---------- Exercise inputs

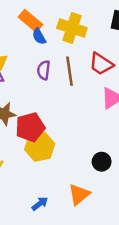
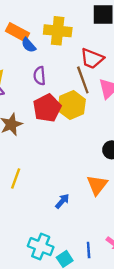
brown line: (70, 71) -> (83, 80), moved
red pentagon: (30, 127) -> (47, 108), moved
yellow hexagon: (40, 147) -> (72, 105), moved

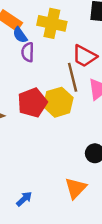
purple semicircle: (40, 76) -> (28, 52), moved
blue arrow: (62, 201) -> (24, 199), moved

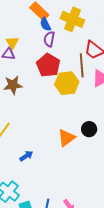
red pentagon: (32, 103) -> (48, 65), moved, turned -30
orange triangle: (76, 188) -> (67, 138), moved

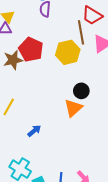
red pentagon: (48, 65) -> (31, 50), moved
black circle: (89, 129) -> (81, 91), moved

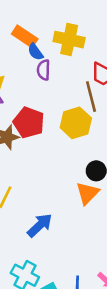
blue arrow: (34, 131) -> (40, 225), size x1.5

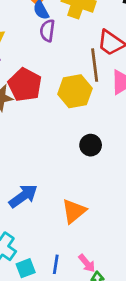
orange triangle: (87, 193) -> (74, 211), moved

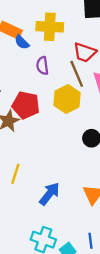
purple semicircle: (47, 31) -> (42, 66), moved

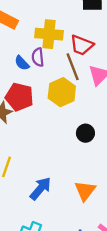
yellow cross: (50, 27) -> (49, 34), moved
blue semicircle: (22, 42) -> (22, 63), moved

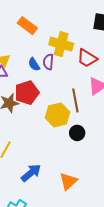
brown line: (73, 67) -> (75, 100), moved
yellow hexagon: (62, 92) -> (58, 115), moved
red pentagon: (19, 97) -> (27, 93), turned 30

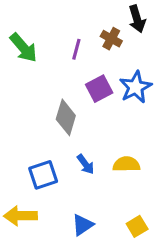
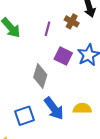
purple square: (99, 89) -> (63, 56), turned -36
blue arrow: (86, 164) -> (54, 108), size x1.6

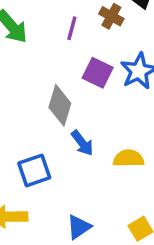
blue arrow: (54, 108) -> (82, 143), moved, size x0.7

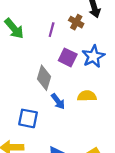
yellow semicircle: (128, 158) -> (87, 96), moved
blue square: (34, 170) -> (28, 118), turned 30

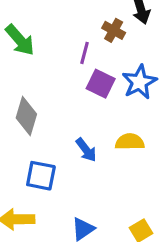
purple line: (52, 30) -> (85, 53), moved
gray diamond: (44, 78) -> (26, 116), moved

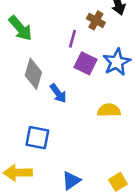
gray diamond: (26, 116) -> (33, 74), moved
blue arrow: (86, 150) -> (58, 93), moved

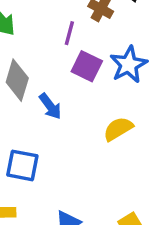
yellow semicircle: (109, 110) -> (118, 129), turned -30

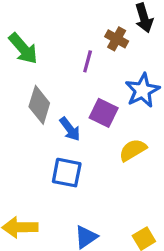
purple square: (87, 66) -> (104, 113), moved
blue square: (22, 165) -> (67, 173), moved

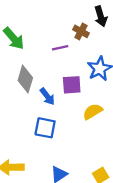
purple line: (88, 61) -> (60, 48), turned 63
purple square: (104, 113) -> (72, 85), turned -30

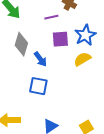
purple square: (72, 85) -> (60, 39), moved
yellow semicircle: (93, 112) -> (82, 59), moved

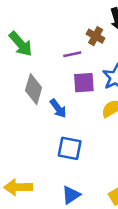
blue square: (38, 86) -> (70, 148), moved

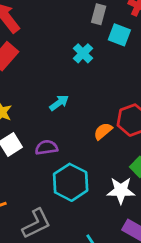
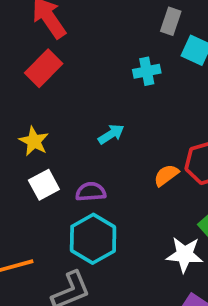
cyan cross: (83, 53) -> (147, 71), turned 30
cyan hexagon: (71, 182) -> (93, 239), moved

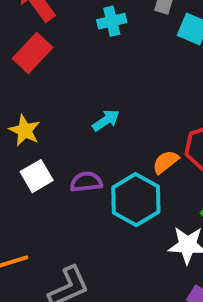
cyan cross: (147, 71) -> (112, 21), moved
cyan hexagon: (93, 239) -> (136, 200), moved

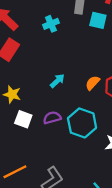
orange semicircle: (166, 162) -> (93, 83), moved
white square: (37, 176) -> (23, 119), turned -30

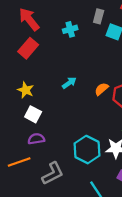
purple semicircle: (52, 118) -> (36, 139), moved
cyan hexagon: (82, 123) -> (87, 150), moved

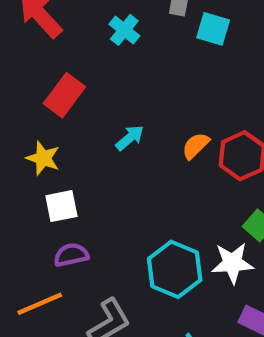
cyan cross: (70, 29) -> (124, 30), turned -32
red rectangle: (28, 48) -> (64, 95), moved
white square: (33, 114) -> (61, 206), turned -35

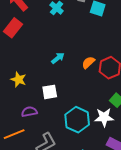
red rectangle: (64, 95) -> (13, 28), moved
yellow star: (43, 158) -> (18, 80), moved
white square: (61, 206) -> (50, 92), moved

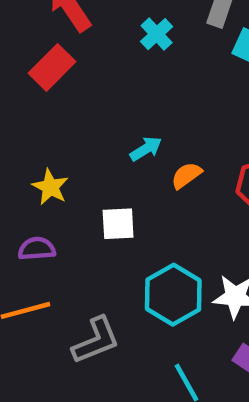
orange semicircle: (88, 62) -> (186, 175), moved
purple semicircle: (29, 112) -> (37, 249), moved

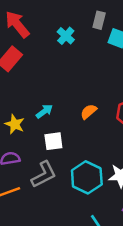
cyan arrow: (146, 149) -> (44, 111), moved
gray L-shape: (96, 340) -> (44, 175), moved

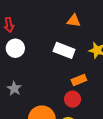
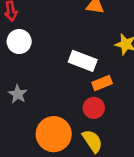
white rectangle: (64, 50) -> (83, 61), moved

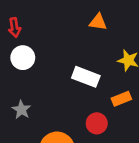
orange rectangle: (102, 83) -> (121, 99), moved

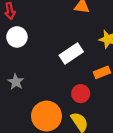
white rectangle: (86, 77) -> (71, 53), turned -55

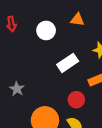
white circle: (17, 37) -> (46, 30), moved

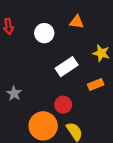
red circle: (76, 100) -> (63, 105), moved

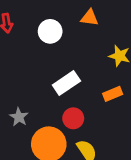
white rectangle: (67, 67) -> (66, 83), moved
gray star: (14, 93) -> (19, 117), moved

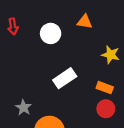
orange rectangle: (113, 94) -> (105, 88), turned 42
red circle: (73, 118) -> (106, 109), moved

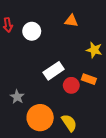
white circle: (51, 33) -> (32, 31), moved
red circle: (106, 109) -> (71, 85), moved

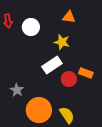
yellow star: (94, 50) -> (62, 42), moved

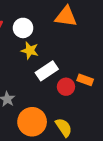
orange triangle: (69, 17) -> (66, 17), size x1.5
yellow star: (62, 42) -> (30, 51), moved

--------------------
---------- Exercise inputs

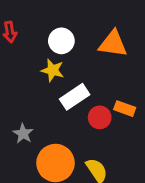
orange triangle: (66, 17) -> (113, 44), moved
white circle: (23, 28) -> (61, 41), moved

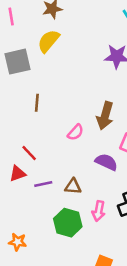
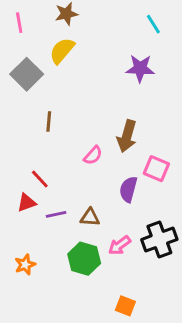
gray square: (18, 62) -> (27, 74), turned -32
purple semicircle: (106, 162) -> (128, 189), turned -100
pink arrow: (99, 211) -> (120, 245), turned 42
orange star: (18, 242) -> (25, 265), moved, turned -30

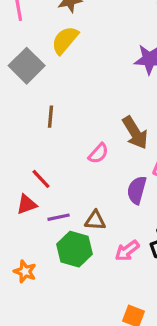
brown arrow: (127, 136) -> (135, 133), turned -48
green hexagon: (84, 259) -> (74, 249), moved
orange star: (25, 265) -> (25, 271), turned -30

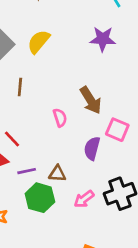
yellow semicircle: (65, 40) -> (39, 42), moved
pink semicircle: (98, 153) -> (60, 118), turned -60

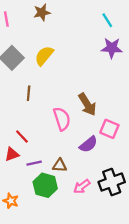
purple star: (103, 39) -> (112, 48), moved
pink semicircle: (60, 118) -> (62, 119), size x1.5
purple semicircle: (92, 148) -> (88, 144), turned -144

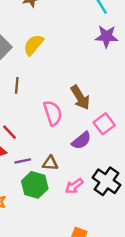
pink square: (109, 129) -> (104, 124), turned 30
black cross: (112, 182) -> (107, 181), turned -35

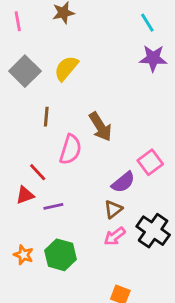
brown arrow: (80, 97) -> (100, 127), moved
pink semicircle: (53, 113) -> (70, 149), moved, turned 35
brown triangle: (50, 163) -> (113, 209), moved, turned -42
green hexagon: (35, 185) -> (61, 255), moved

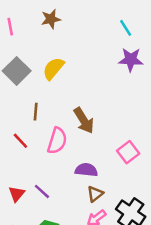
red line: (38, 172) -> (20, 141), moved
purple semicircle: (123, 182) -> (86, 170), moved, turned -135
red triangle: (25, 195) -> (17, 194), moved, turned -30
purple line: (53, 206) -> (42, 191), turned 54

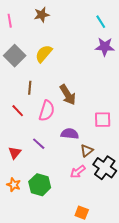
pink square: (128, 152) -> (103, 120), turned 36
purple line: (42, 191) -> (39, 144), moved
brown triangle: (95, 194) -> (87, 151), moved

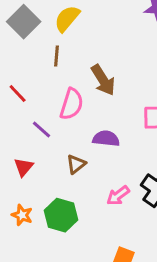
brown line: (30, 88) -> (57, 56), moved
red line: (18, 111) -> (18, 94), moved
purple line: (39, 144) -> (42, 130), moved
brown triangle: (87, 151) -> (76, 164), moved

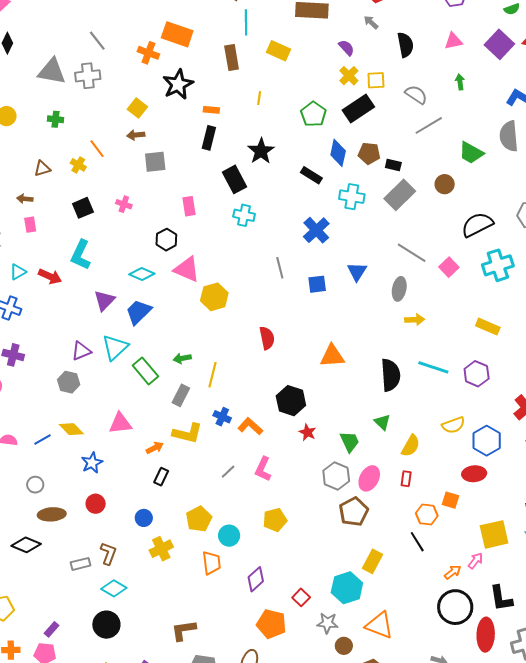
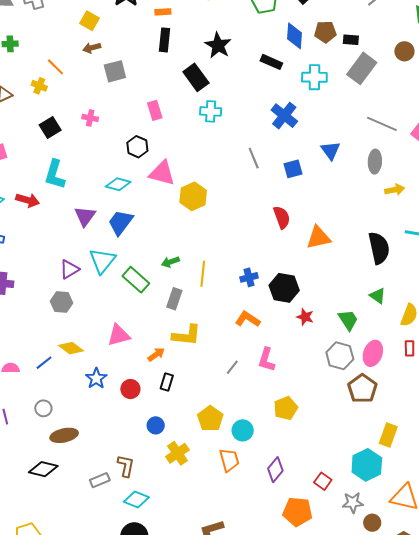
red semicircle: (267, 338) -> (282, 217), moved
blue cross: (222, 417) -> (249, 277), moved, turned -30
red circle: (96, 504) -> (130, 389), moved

--------------------

Transcribe, word for word, the stretch of lines in the data above from the one with "blue square: (22, 165) -> (67, 173), moved" through the one with "cyan hexagon: (71, 182) -> (93, 239), moved"; omit all pictures.

Completed exercise:
blue square: (22, 165) -> (67, 173), moved

purple line: (88, 61) -> (60, 48), turned 63
purple square: (104, 113) -> (72, 85), turned -30

purple square: (72, 85) -> (60, 39), moved
yellow semicircle: (93, 112) -> (82, 59), moved

blue square: (38, 86) -> (70, 148), moved

cyan cross: (83, 53) -> (147, 71), turned 30
cyan hexagon: (71, 182) -> (93, 239), moved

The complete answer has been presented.